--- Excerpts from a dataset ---
--- START ---
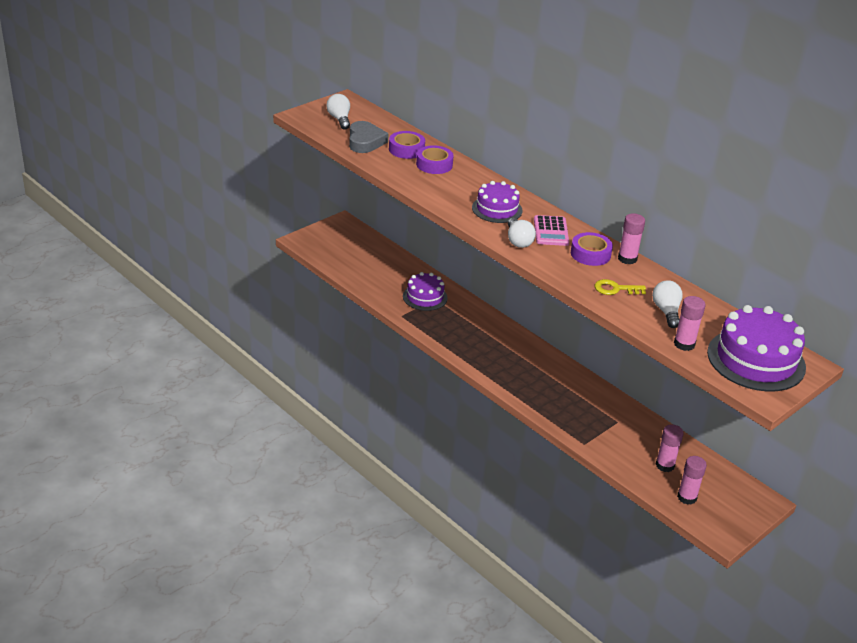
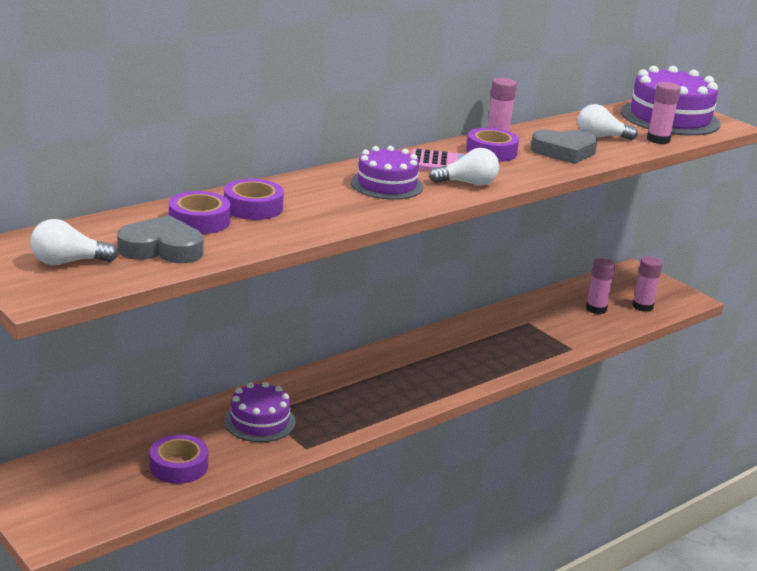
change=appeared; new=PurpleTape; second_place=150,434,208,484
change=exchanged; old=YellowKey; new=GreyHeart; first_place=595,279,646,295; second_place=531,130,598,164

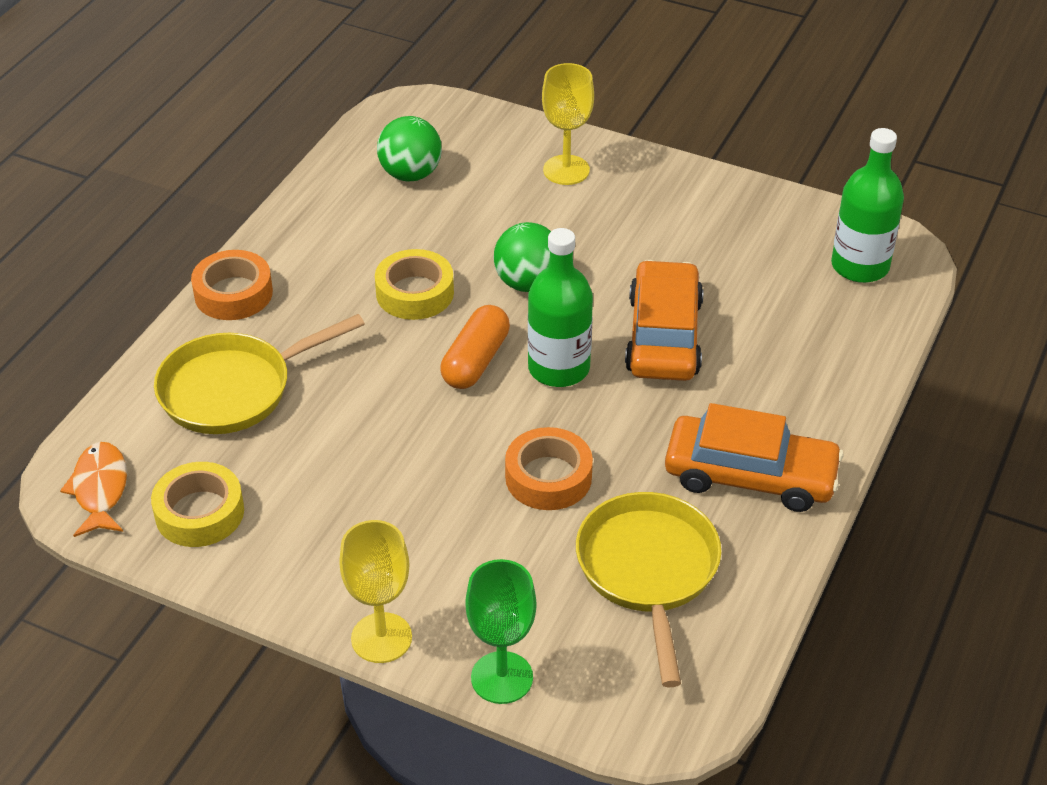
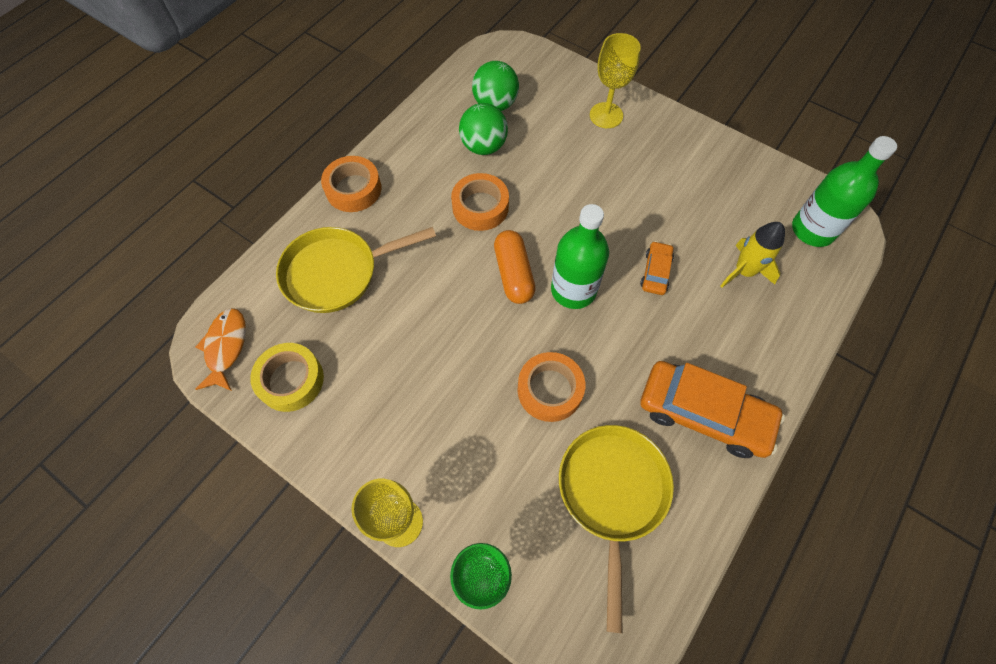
change=appeared; new=YellowRocket; second_place=720,222,785,288
change=relocated; old=GreenBall; first_place=493,222,551,292; second_place=459,103,508,155
change=colour; old=YellowTape; new=OrangeTape; first_place=375,249,454,320; second_place=451,173,509,231
change=spun; old=OrangeCapsule; first_place=440,305,510,389; second_place=494,230,536,304; degrees=-45
change=size; old=OrangeCar; first_place=625,260,704,381; second_place=640,241,674,295; factor=0.49

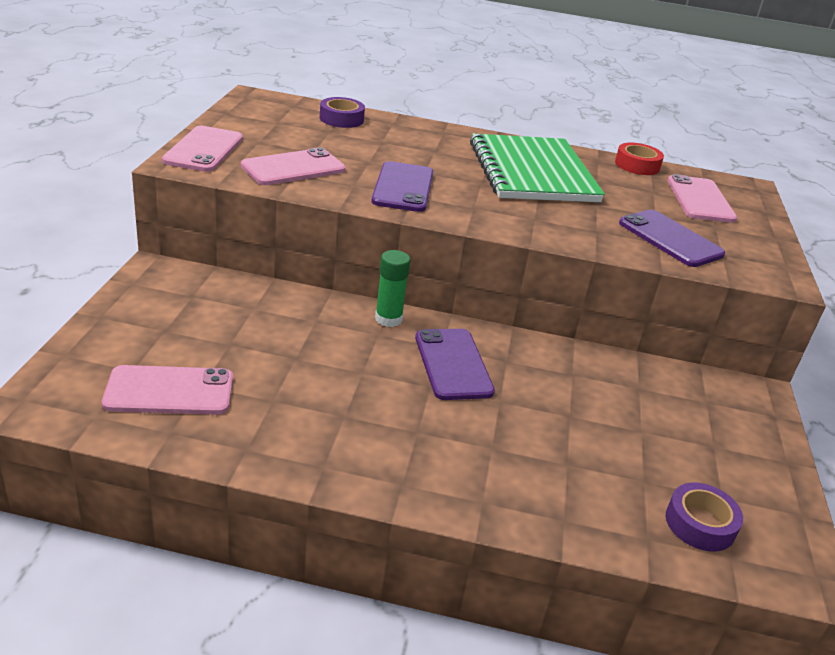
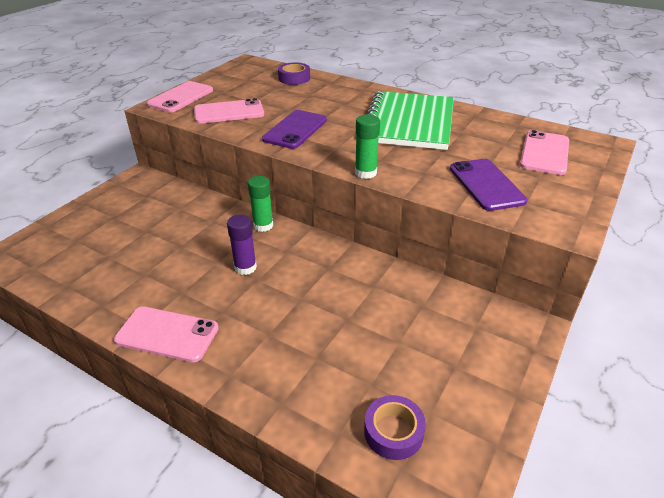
change=missing; old=PurplePhone; first_place=415,329,495,400
change=missing; old=RedTape; first_place=615,143,664,175
change=appeared; new=PurpleGlueStick; second_place=227,215,257,275
change=appeared; new=GreenGlueStick; second_place=355,114,380,179
change=relocated; old=PinkPhone; first_place=102,365,233,415; second_place=114,306,219,362

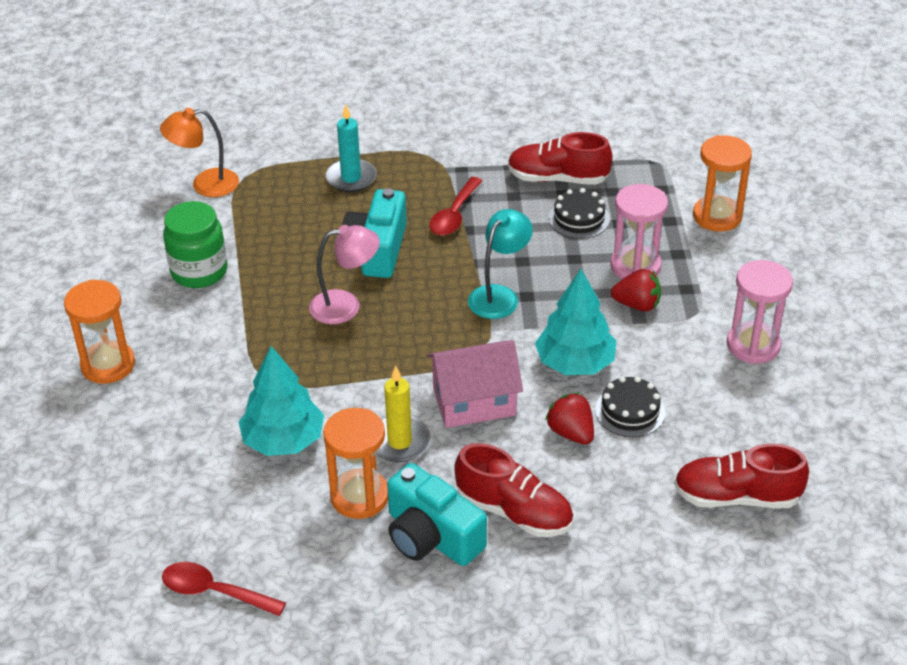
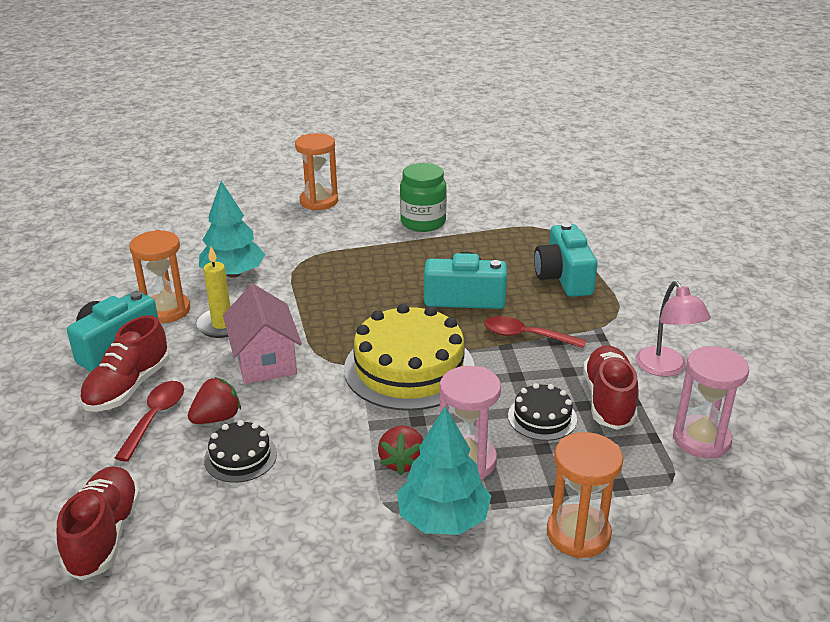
change=missing; old=OrangeLamp; first_place=160,108,239,197
change=relocated; old=RedSpoon; first_place=162,562,286,616; second_place=115,381,184,462
change=relocated; old=PinkLamp; first_place=309,225,380,324; second_place=635,281,711,377
change=relocated; old=TurquoiseTree; first_place=535,269,616,375; second_place=397,406,491,535
change=relocated; old=PinkHourglass; first_place=727,260,793,364; second_place=673,346,749,458
change=exchanged; old=TurquoiseCandle; new=TurquoiseCamera; first_place=325,104,377,192; second_place=534,222,597,297
change=exchanged; old=TurquoiseLamp; new=YellowCake; first_place=468,209,533,319; second_place=344,304,475,411

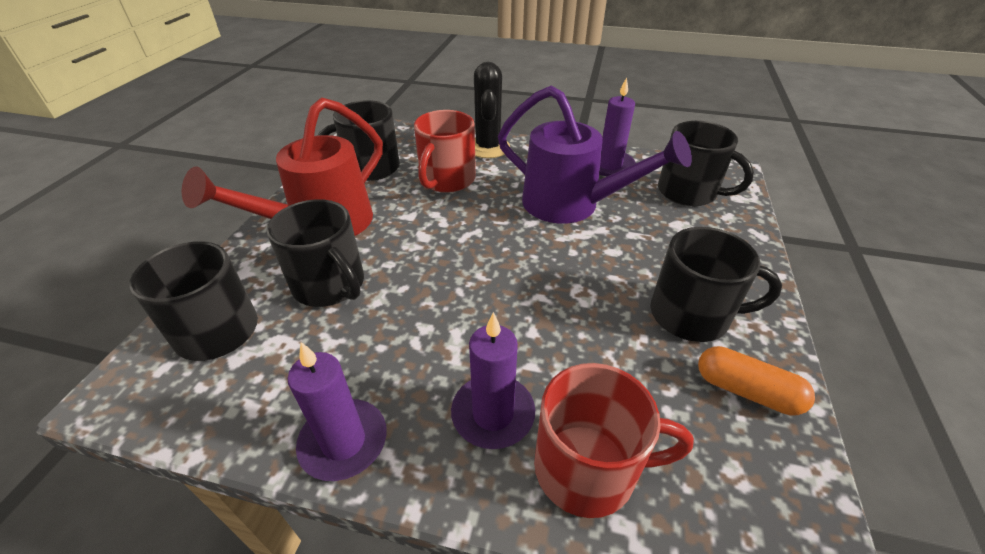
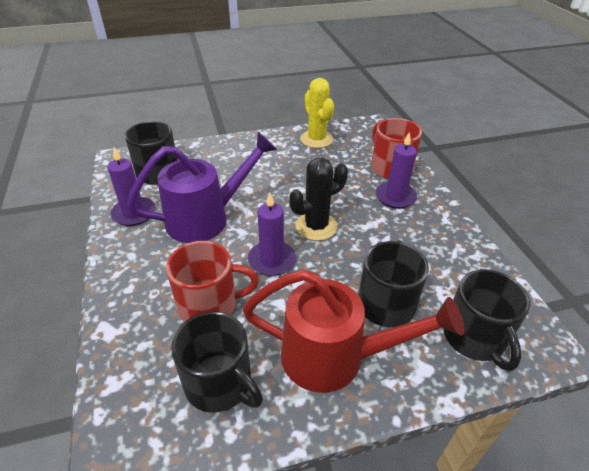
change=missing; old=BlackMug; first_place=650,227,782,342
change=relocated; old=PurpleCandle; first_place=288,342,387,481; second_place=248,193,296,276
change=relocated; old=BlackCactus; first_place=474,62,510,158; second_place=289,157,348,241
change=exchanged; old=OrangeCapsule; new=YellowCactus; first_place=698,346,815,416; second_place=300,78,334,148
change=spun; old=PurpleWateringCan; first_place=498,85,692,224; second_place=127,132,277,243; degrees=60

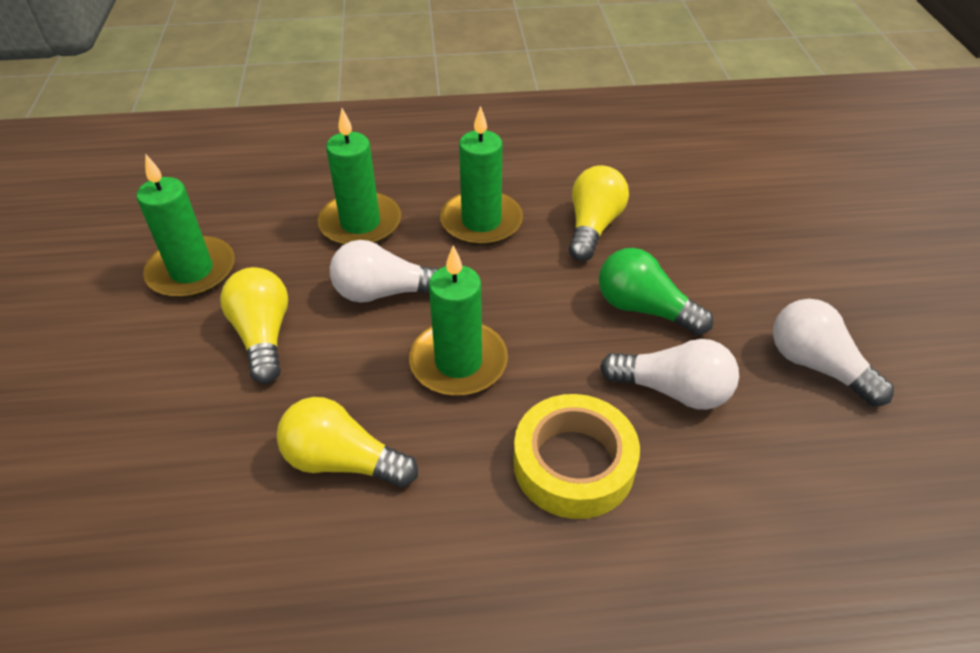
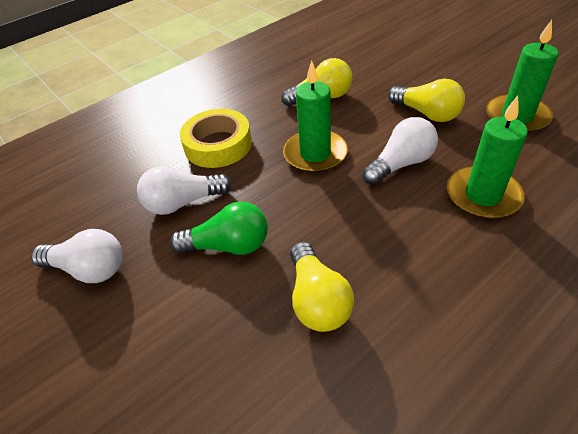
change=missing; old=GreenCandle; first_place=440,106,523,246

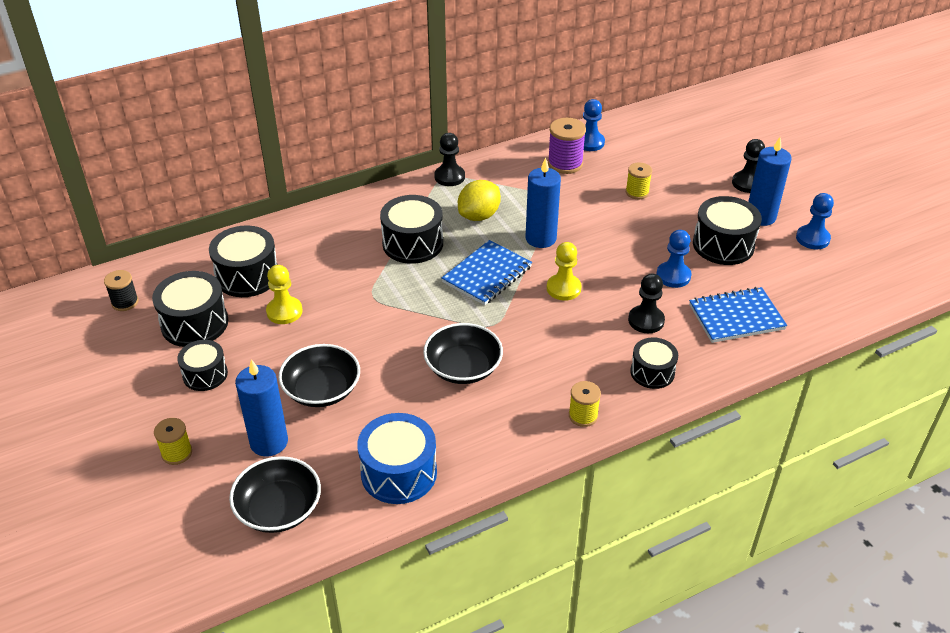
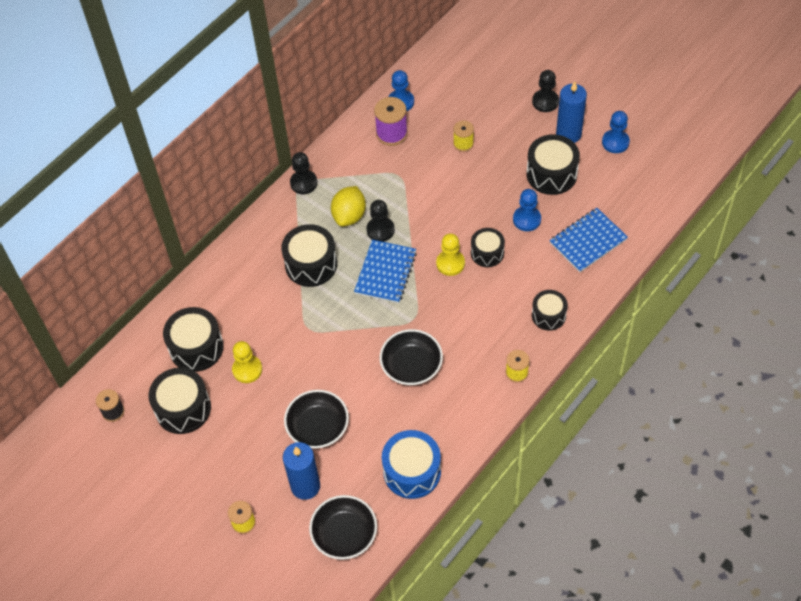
change=missing; old=BlueCandle; first_place=526,158,561,248
change=relocated; old=BlackDrum; first_place=177,340,228,391; second_place=471,228,505,267
change=relocated; old=BlackPawn; first_place=628,274,665,333; second_place=366,200,395,242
--- END ---
--- Task requirements ---
Quote every record above exactly, leaving out the pictures.

--- Response area ---
change=appeared; new=PurpleTape; second_place=150,434,208,484
change=exchanged; old=YellowKey; new=GreyHeart; first_place=595,279,646,295; second_place=531,130,598,164

change=appeared; new=YellowRocket; second_place=720,222,785,288
change=relocated; old=GreenBall; first_place=493,222,551,292; second_place=459,103,508,155
change=colour; old=YellowTape; new=OrangeTape; first_place=375,249,454,320; second_place=451,173,509,231
change=spun; old=OrangeCapsule; first_place=440,305,510,389; second_place=494,230,536,304; degrees=-45
change=size; old=OrangeCar; first_place=625,260,704,381; second_place=640,241,674,295; factor=0.49

change=missing; old=PurplePhone; first_place=415,329,495,400
change=missing; old=RedTape; first_place=615,143,664,175
change=appeared; new=PurpleGlueStick; second_place=227,215,257,275
change=appeared; new=GreenGlueStick; second_place=355,114,380,179
change=relocated; old=PinkPhone; first_place=102,365,233,415; second_place=114,306,219,362

change=missing; old=OrangeLamp; first_place=160,108,239,197
change=relocated; old=RedSpoon; first_place=162,562,286,616; second_place=115,381,184,462
change=relocated; old=PinkLamp; first_place=309,225,380,324; second_place=635,281,711,377
change=relocated; old=TurquoiseTree; first_place=535,269,616,375; second_place=397,406,491,535
change=relocated; old=PinkHourglass; first_place=727,260,793,364; second_place=673,346,749,458
change=exchanged; old=TurquoiseCandle; new=TurquoiseCamera; first_place=325,104,377,192; second_place=534,222,597,297
change=exchanged; old=TurquoiseLamp; new=YellowCake; first_place=468,209,533,319; second_place=344,304,475,411

change=missing; old=BlackMug; first_place=650,227,782,342
change=relocated; old=PurpleCandle; first_place=288,342,387,481; second_place=248,193,296,276
change=relocated; old=BlackCactus; first_place=474,62,510,158; second_place=289,157,348,241
change=exchanged; old=OrangeCapsule; new=YellowCactus; first_place=698,346,815,416; second_place=300,78,334,148
change=spun; old=PurpleWateringCan; first_place=498,85,692,224; second_place=127,132,277,243; degrees=60

change=missing; old=GreenCandle; first_place=440,106,523,246

change=missing; old=BlueCandle; first_place=526,158,561,248
change=relocated; old=BlackDrum; first_place=177,340,228,391; second_place=471,228,505,267
change=relocated; old=BlackPawn; first_place=628,274,665,333; second_place=366,200,395,242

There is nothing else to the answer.